[WORK TO COMPLETE] Treat the line containing "(268, 310) = (239, 239): none -> white plane" as the first line of the answer and the last line of the data as its final line, reproducing every line between exactly.

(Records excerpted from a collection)
:::

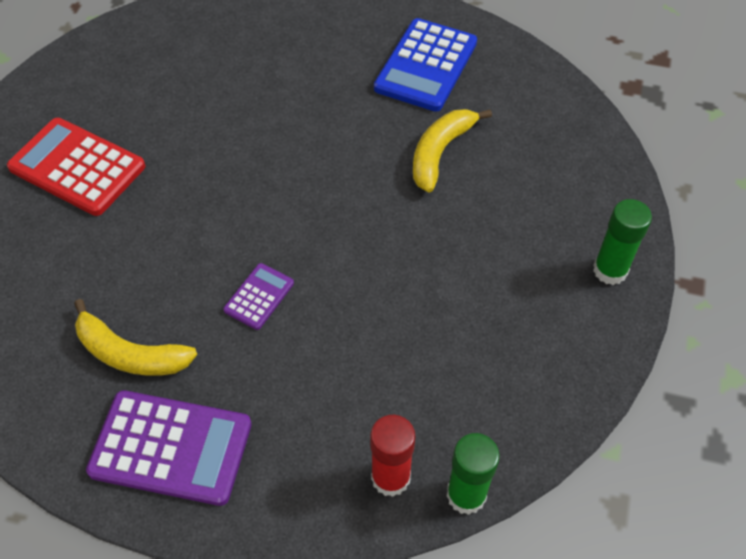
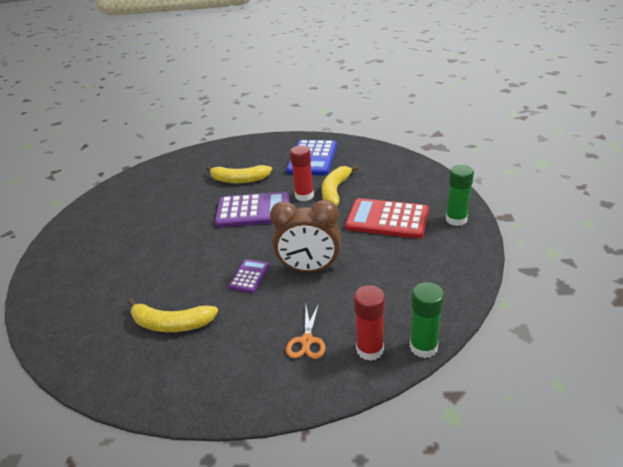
camera: 10 degrees left, 20 degrees down
(77, 167) = (115, 240): red calculator -> red calculator (387, 219)
(171, 447) = (213, 369): purple calculator -> purple calculator (253, 211)
(293, 84) = (239, 180): none -> yellow banana
(309, 437) = (307, 340): none -> orange scissors
(351, 307) = (309, 269): none -> brown clock
(387, 150) = (304, 196): none -> red glue stick

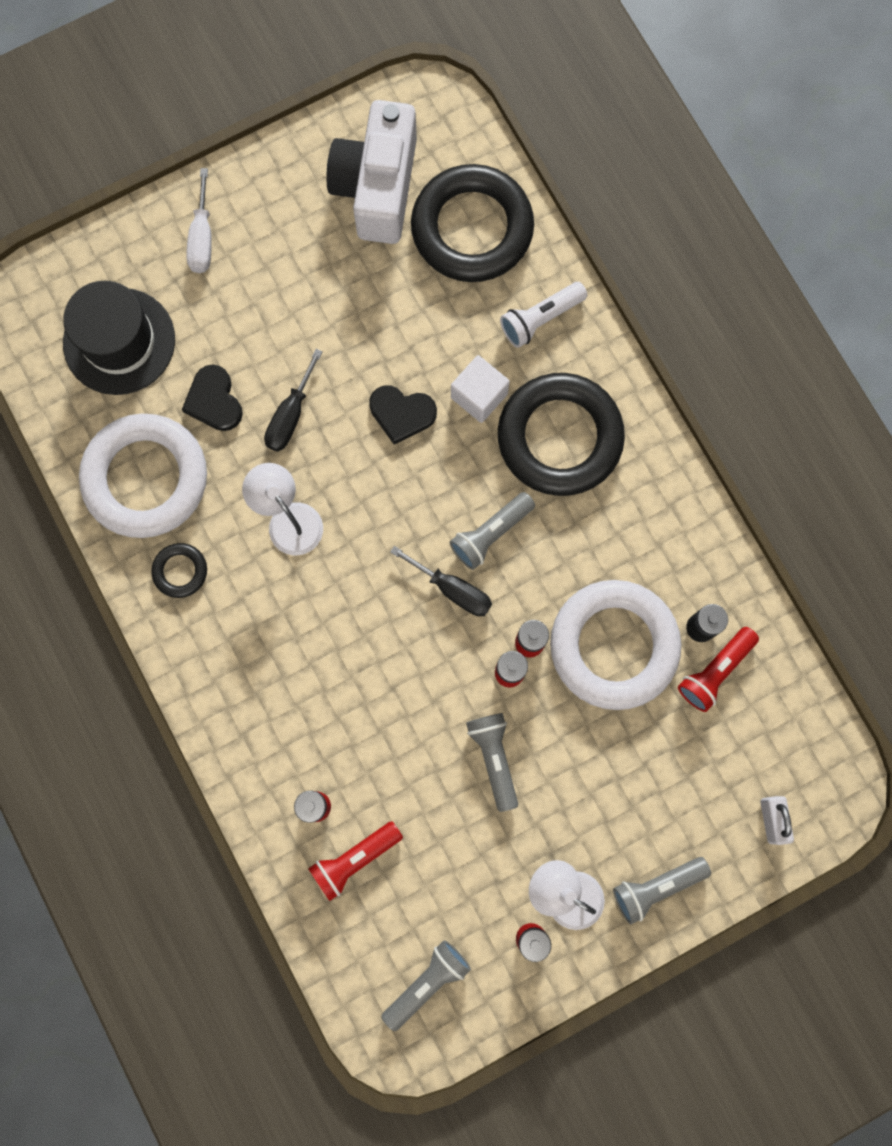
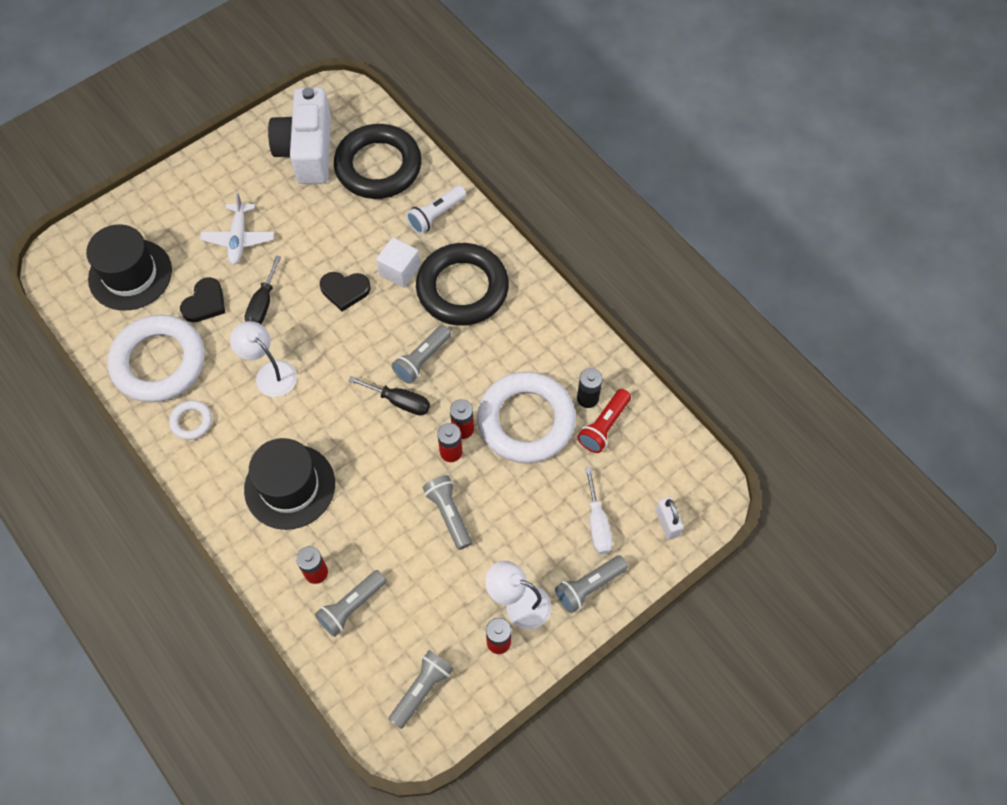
camera: 10 degrees left, 15 degrees down
(180, 571) = (191, 421): black ring -> white ring
(202, 238) = (185, 200): white screwdriver -> white screwdriver (597, 524)
(214, 401) = (205, 303): black heart -> black heart turned 120 degrees counterclockwise
(268, 310) = (239, 239): none -> white plane
(296, 684) = (289, 486): none -> black hat
(354, 859) = (351, 607): red flashlight -> grey flashlight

:::

[YOUR SOLUTION]
(268, 310) = (239, 239): none -> white plane
(296, 684) = (289, 486): none -> black hat
(354, 859) = (351, 607): red flashlight -> grey flashlight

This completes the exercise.